▶ [INPUT FOR THIS TASK]:
<<<<

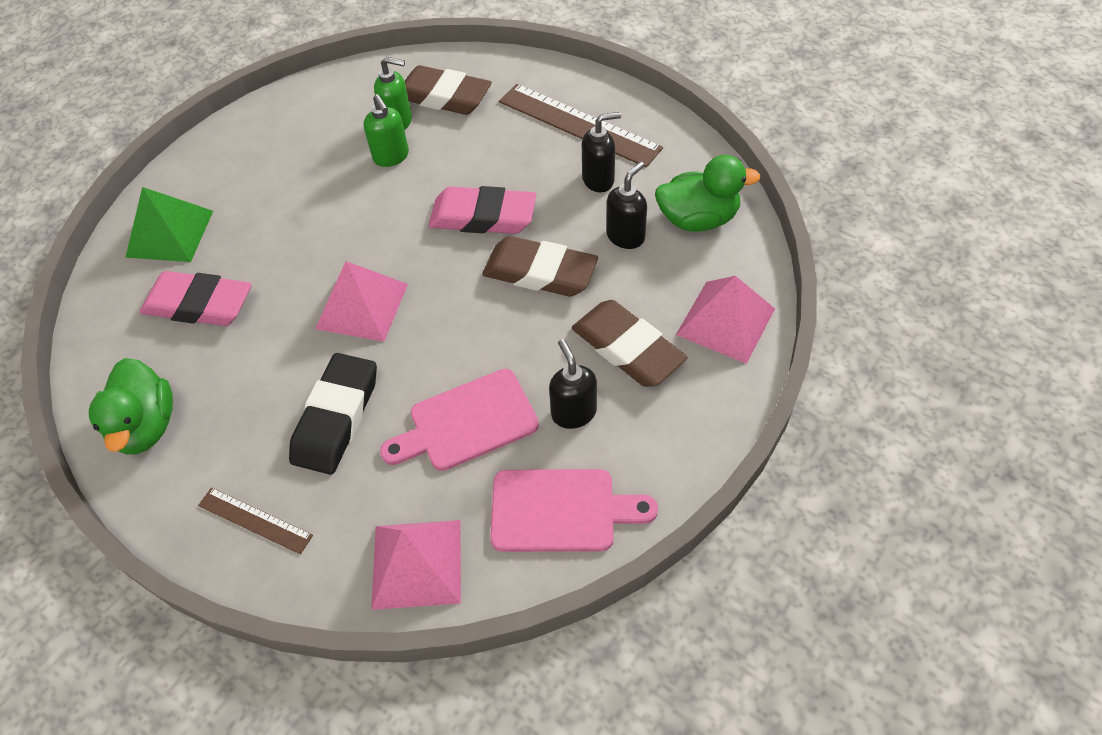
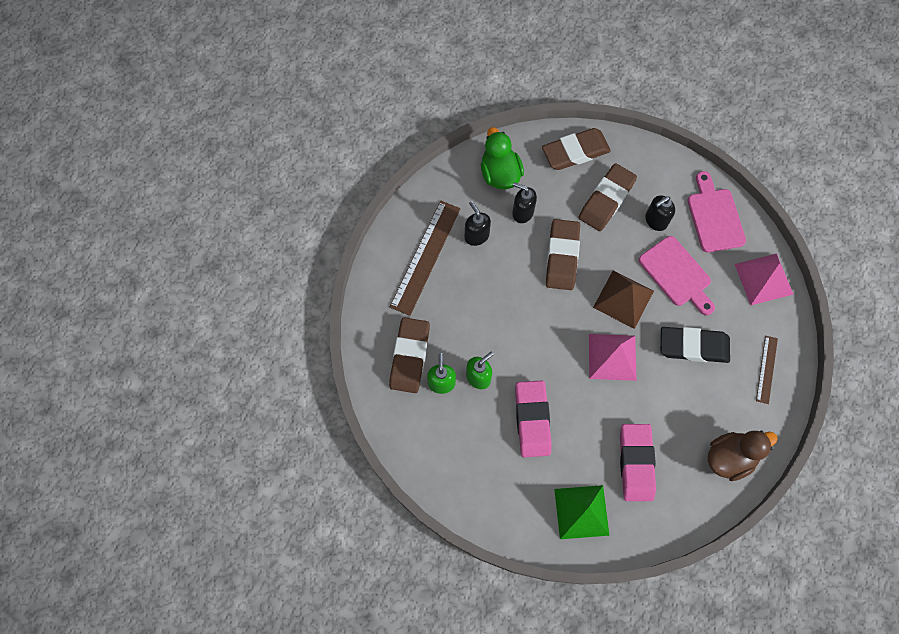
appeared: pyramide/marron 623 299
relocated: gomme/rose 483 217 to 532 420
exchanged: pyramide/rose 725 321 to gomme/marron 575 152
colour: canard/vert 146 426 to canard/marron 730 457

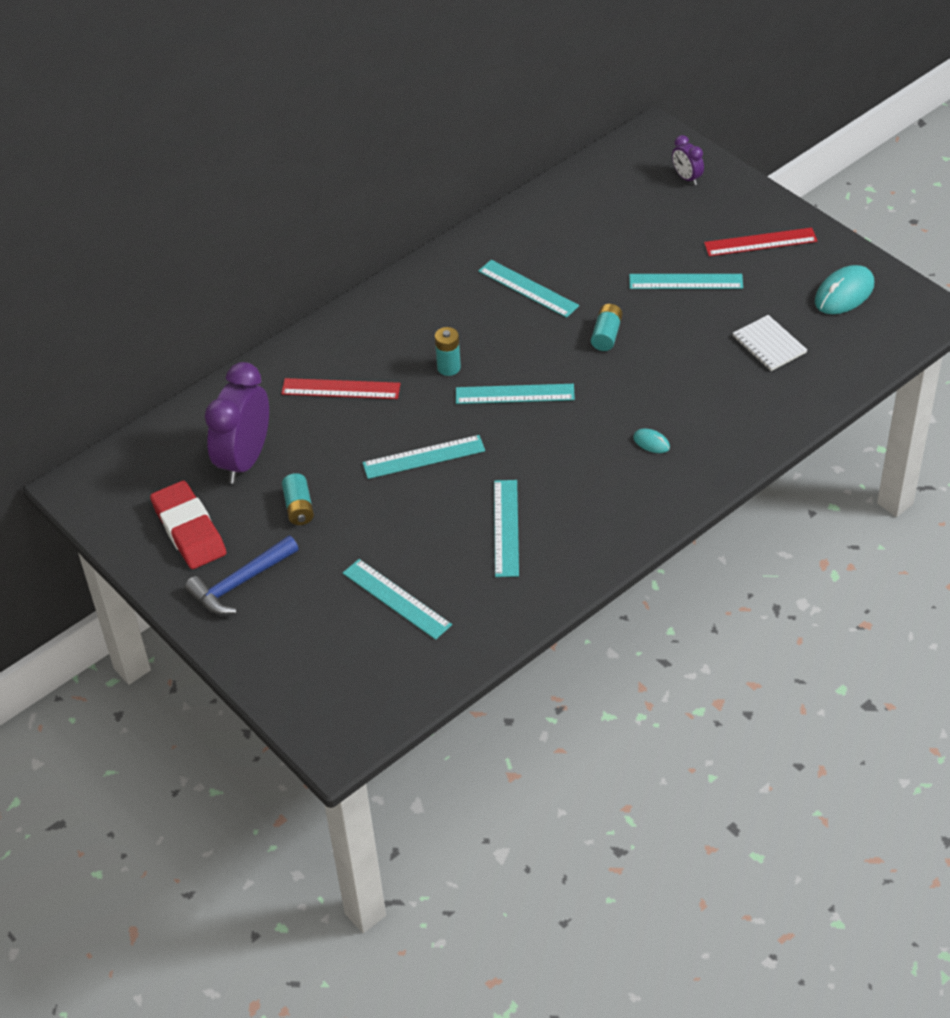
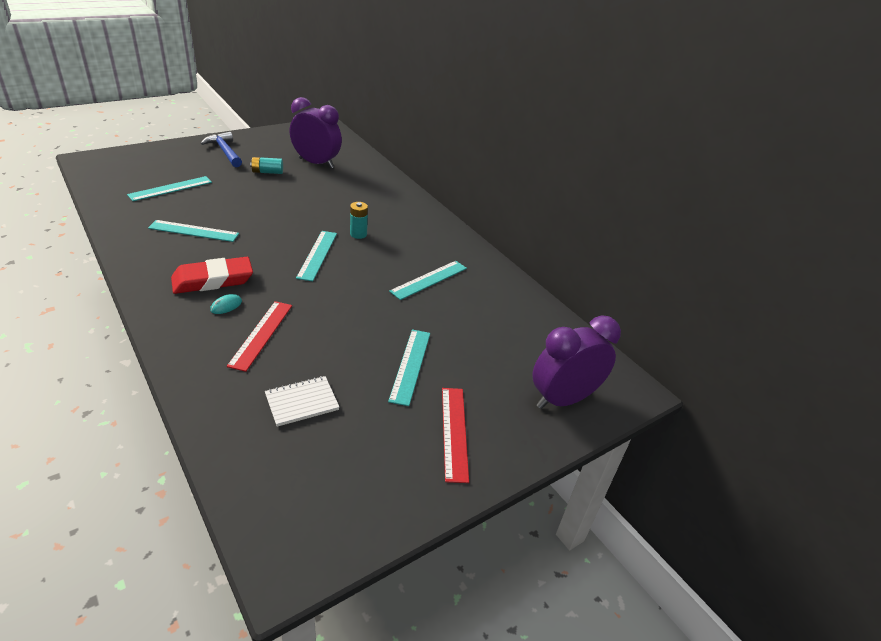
missing: règle/turquoise 423 457; pile/turquoise 606 335; souris/turquoise 844 293
relocated: gomme/rouge 189 530 to 213 280; règle/rouge 340 389 to 261 334
size: réveil/violet 687 178 = 563 399 x2.09

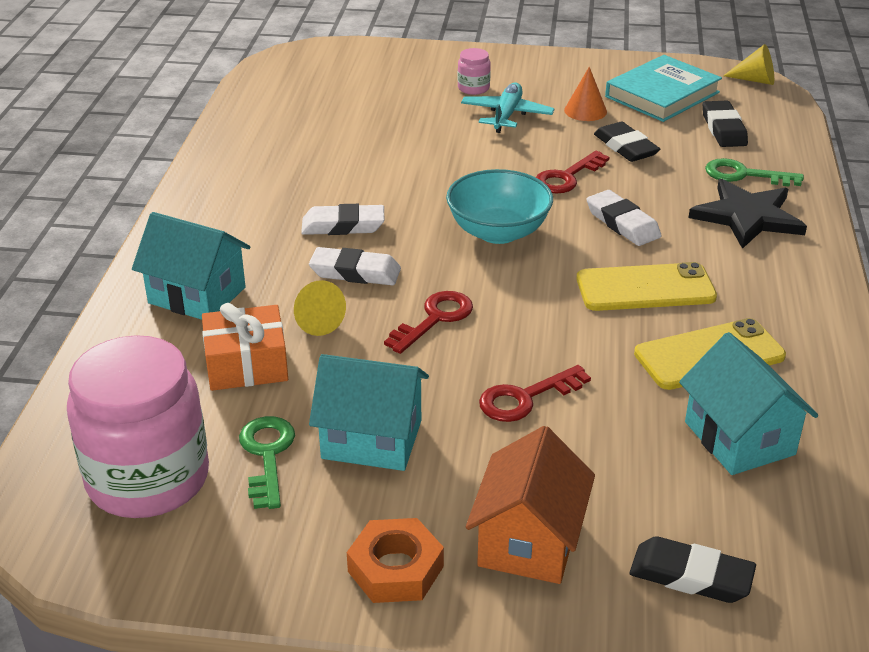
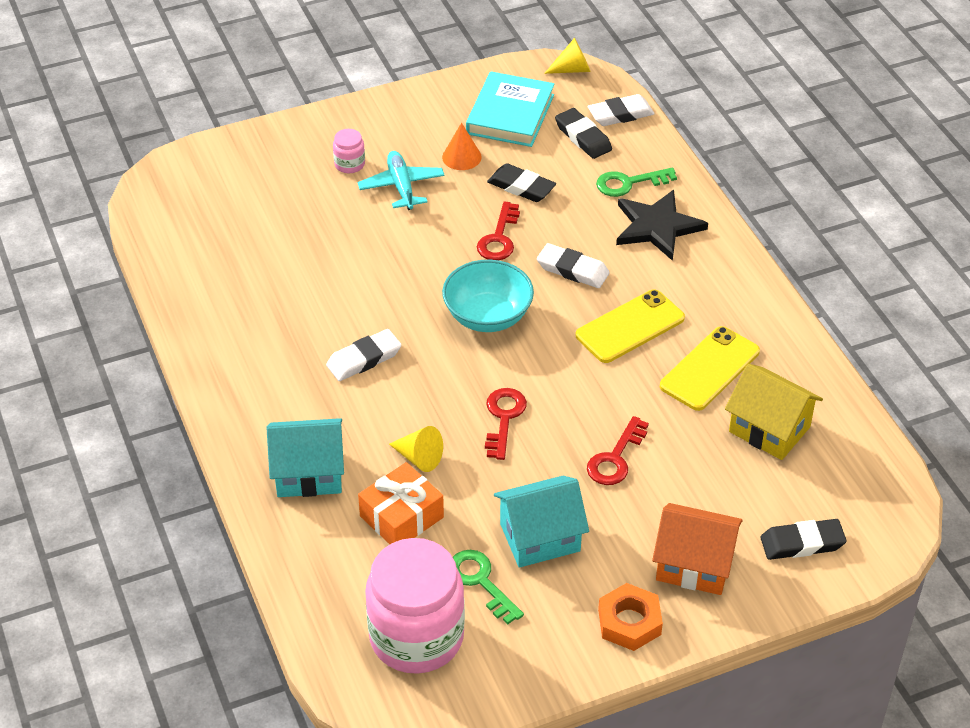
relocated: gomme/blanc 355 272 to 620 114
colour: maison/turquoise 739 438 to maison/jaune 769 429
spun: maison/orange 528 541 = 694 565 60 degrees counterclockwise

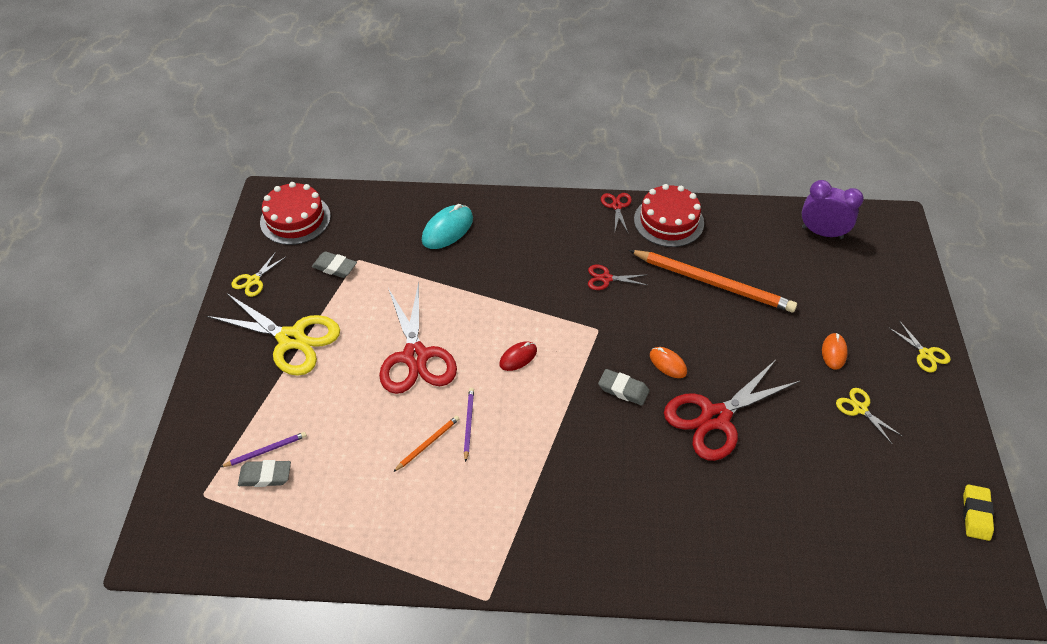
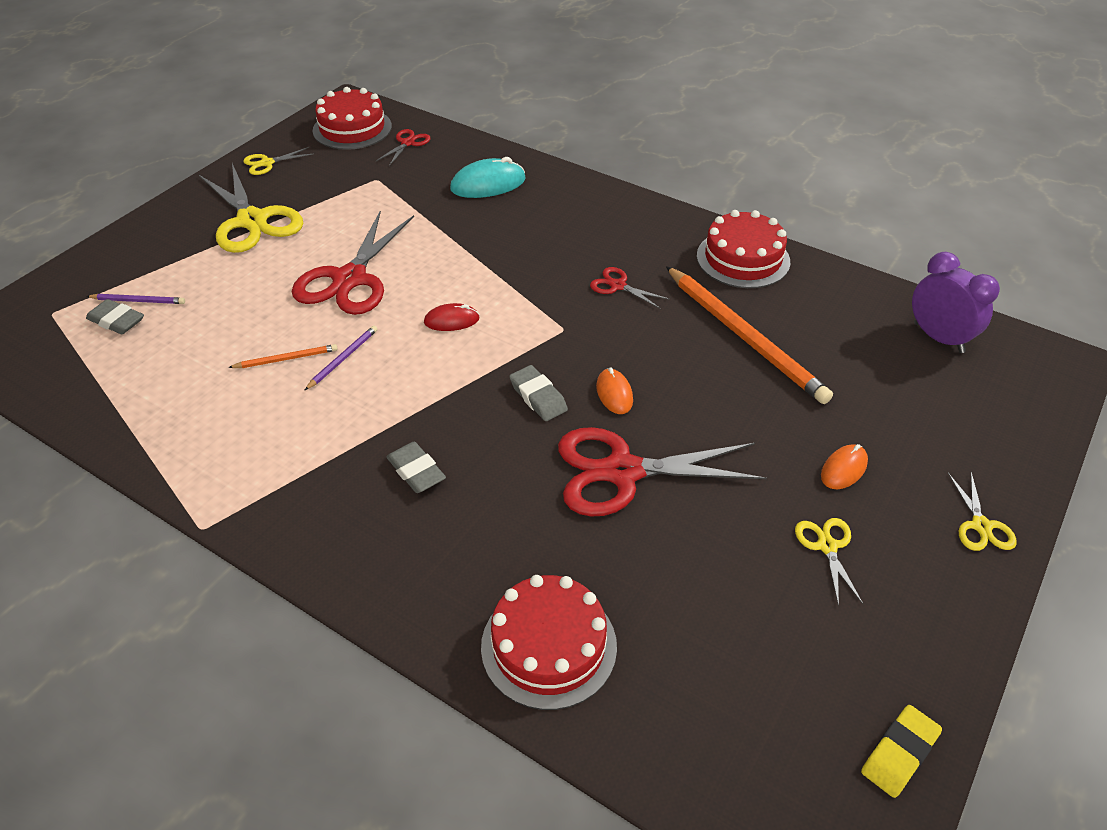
appeared: gâteau/rouge 549 646
relocated: gomme/gris 334 267 to 416 471; ciseaux/rouge 617 206 to 408 143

>>>>

▶ [WHAT YOU WILL DO]: When the word "gomme" occurs in a line above, list that line.

▶ [TASK RESPONSE]:
relocated: gomme/rose 483 217 to 532 420
exchanged: pyramide/rose 725 321 to gomme/marron 575 152
relocated: gomme/rouge 189 530 to 213 280; règle/rouge 340 389 to 261 334
relocated: gomme/blanc 355 272 to 620 114
relocated: gomme/gris 334 267 to 416 471; ciseaux/rouge 617 206 to 408 143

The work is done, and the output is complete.